*** Opening of THE DATA ***

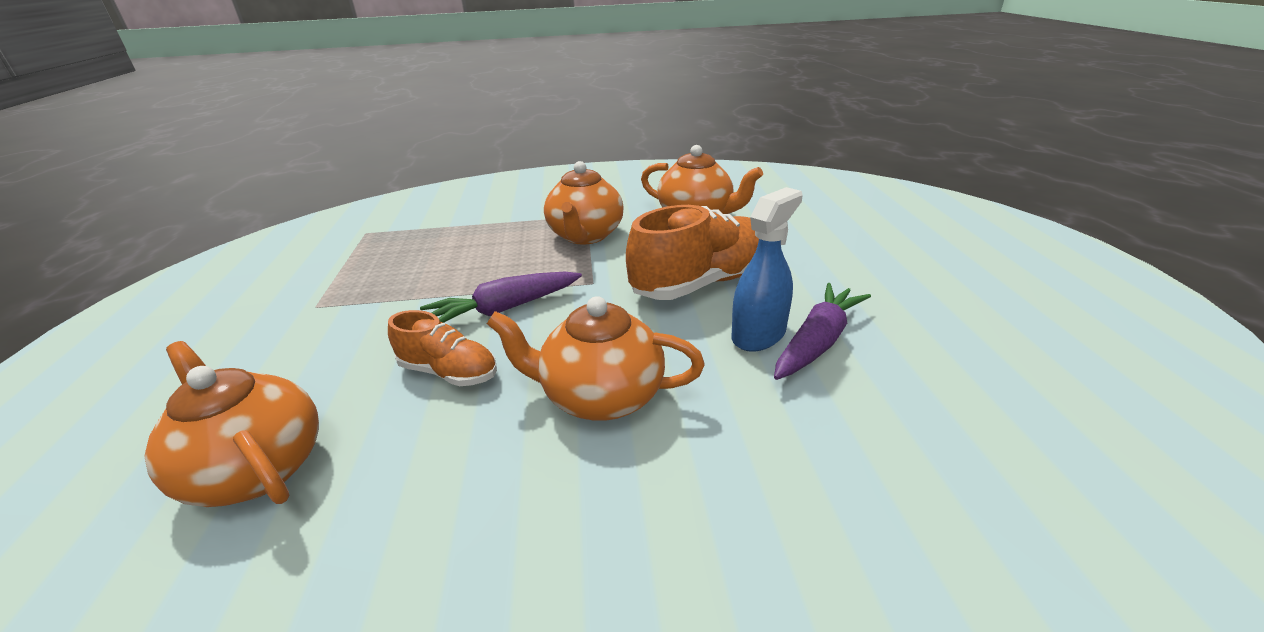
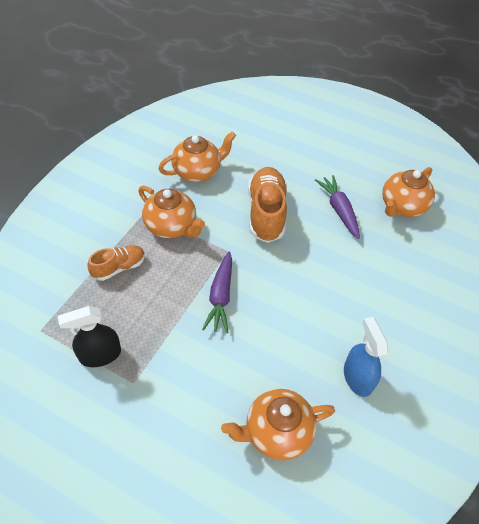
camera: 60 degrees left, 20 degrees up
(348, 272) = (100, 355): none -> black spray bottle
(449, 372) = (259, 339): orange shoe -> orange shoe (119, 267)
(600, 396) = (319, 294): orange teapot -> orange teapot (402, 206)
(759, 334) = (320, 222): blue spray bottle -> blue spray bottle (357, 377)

*** Close of THE DATA ***

Every line above should be duplicated exactly; the pictures are to be left out.

camera: 60 degrees left, 20 degrees up
(348, 272) = (100, 355): none -> black spray bottle
(449, 372) = (259, 339): orange shoe -> orange shoe (119, 267)
(600, 396) = (319, 294): orange teapot -> orange teapot (402, 206)
(759, 334) = (320, 222): blue spray bottle -> blue spray bottle (357, 377)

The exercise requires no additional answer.